Task to carry out: Your copy of the listing must be exact and must hold no images.

(Supplied material)

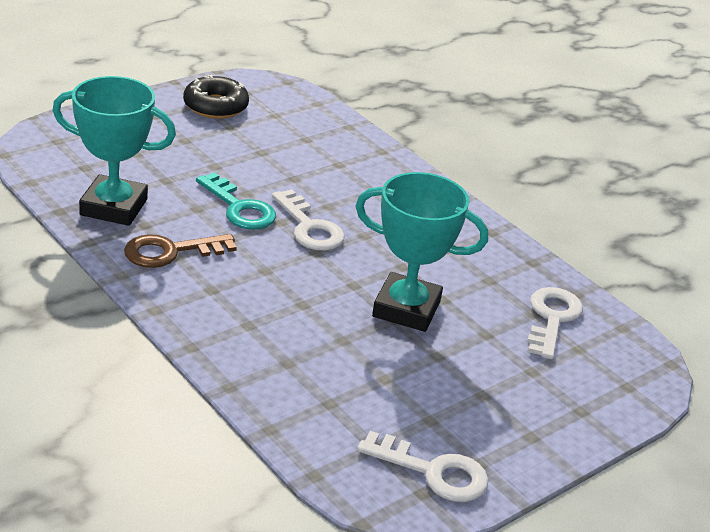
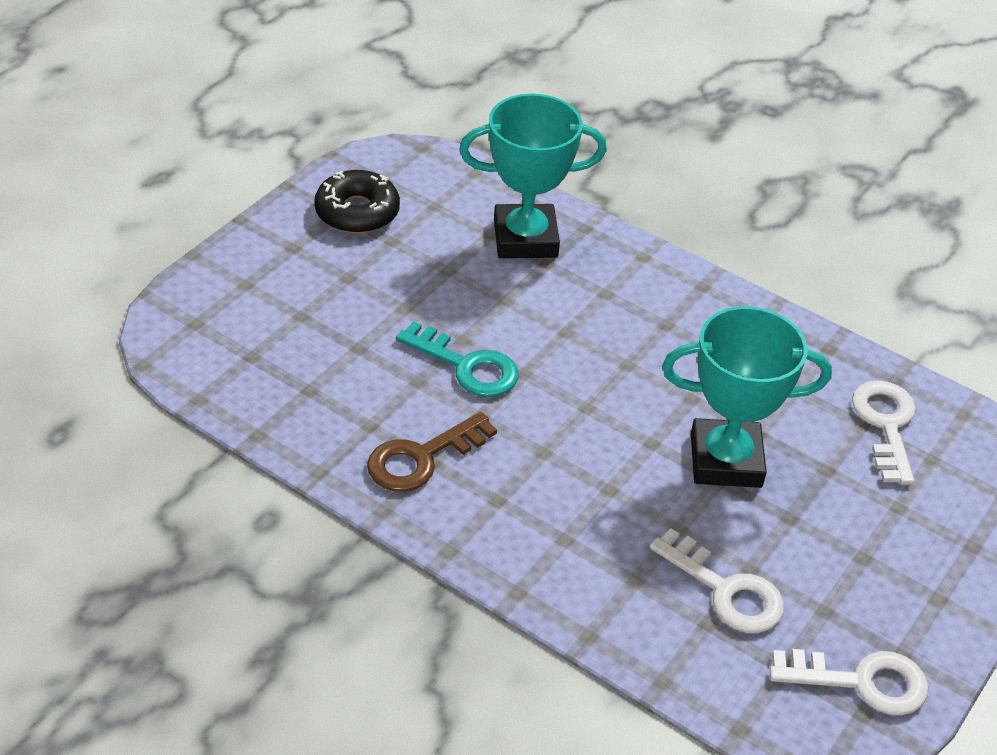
camera: 15 degrees left, 10 degrees up
(114, 207) = (319, 409): turquoise trophy -> turquoise trophy (525, 239)
(309, 227) = (560, 371): white key -> white key (725, 590)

(End Supplied material)

Result of this exercise:
camera: 15 degrees left, 10 degrees up
(114, 207) = (319, 409): turquoise trophy -> turquoise trophy (525, 239)
(309, 227) = (560, 371): white key -> white key (725, 590)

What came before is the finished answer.